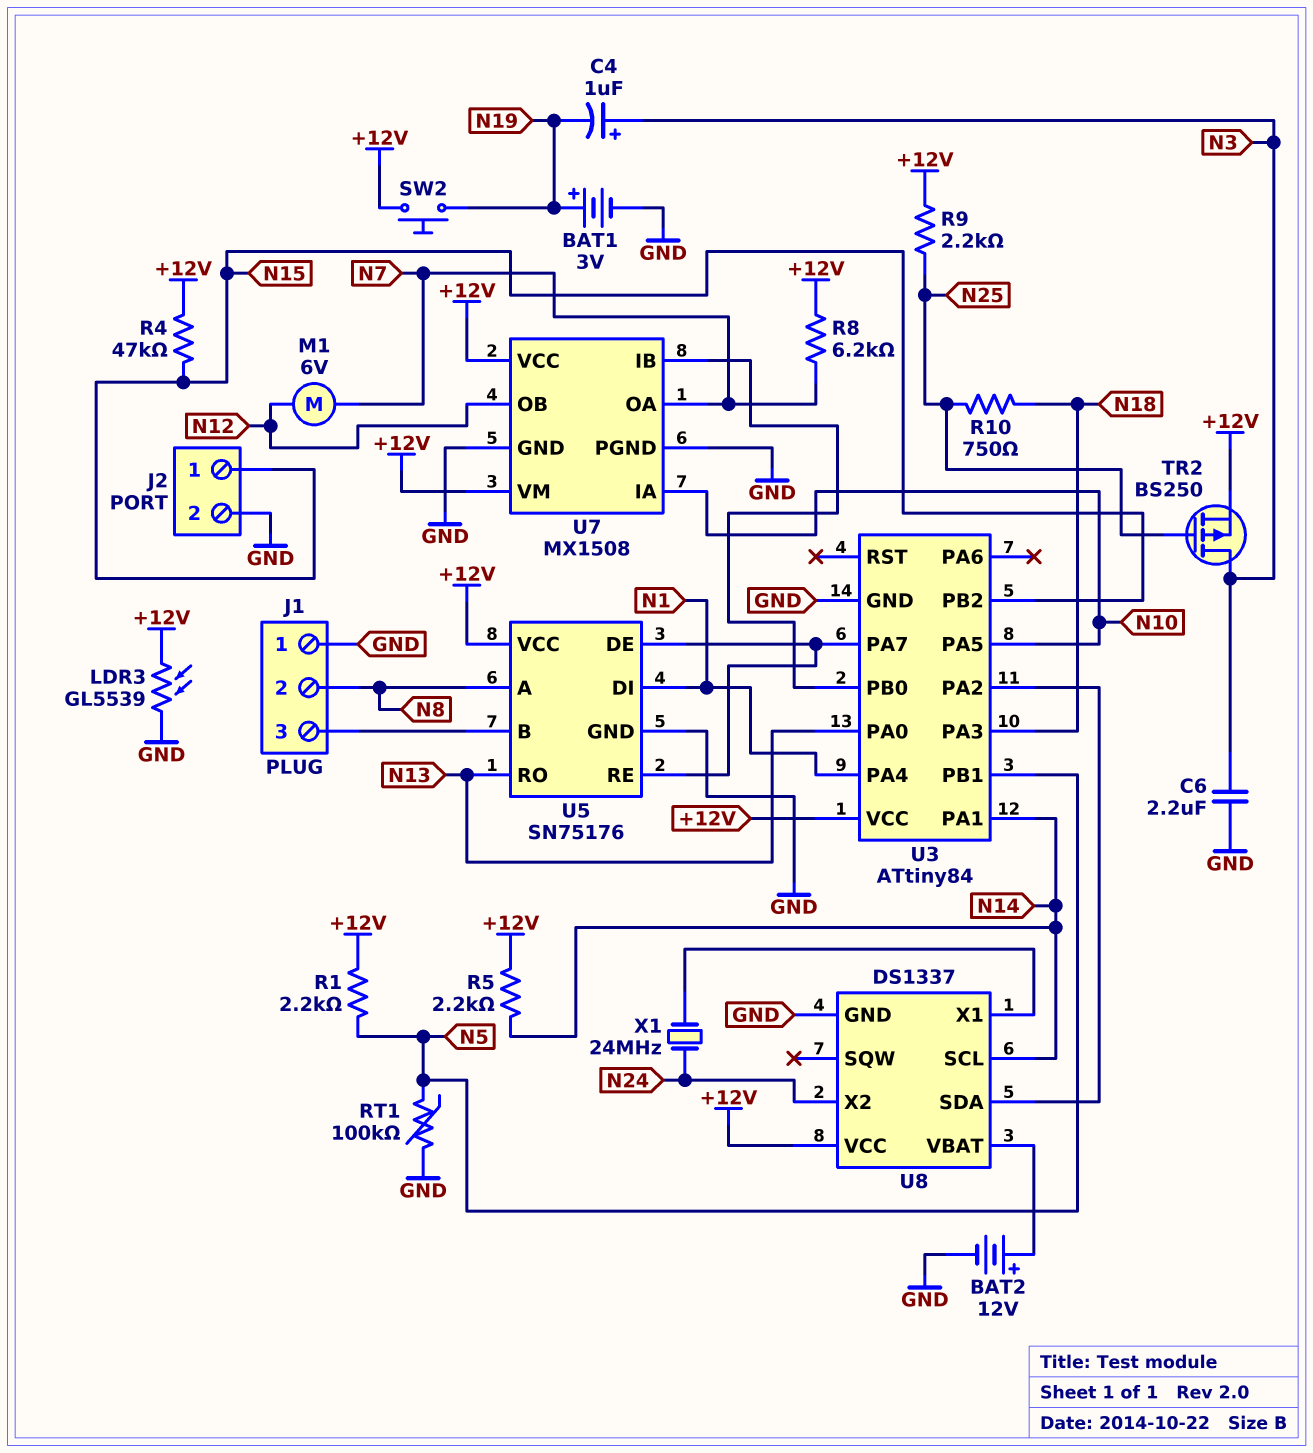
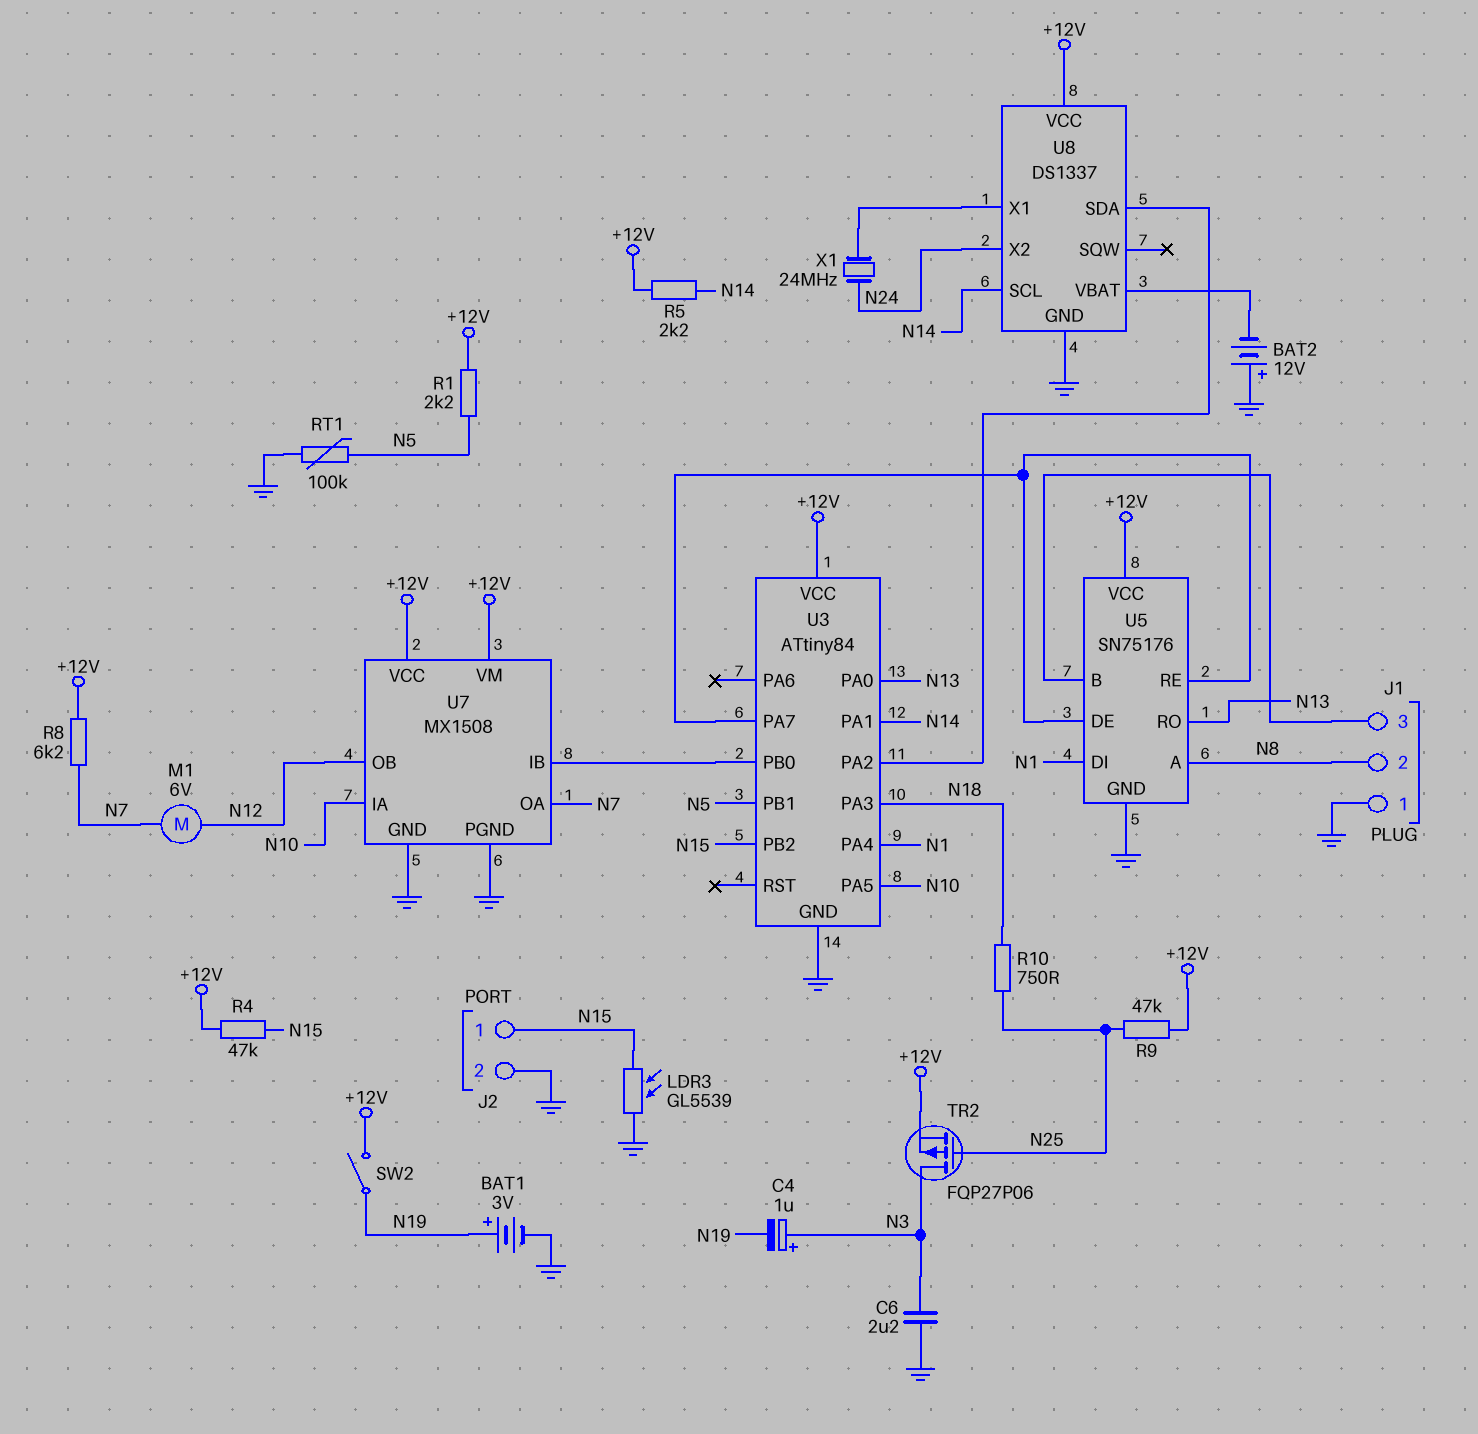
BAT2: 12V (plus U8/VBAT, minus GND) -> 12V (plus GND, minus U8/VBAT)
LDR3: GL5539 (+12V, GND) -> GL5539 (GND, N15)
R9: 2.2k (+12V, N25) -> 47k (+12V, N25)
SW2: button (+12V, N19) -> switch (+12V, N19)
TR2: PMOS BS250 (G N25, D N3, S +12V) -> PMOS FQP27P06 (G N25, D N3, S +12V)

□ □ □ □ □ □ □

### Task directions
Output the whole listing without change. Any picture is to be left out.

### Written response
BAT2: 12V (plus U8/VBAT, minus GND) -> 12V (plus GND, minus U8/VBAT)
LDR3: GL5539 (+12V, GND) -> GL5539 (GND, N15)
R9: 2.2k (+12V, N25) -> 47k (+12V, N25)
SW2: button (+12V, N19) -> switch (+12V, N19)
TR2: PMOS BS250 (G N25, D N3, S +12V) -> PMOS FQP27P06 (G N25, D N3, S +12V)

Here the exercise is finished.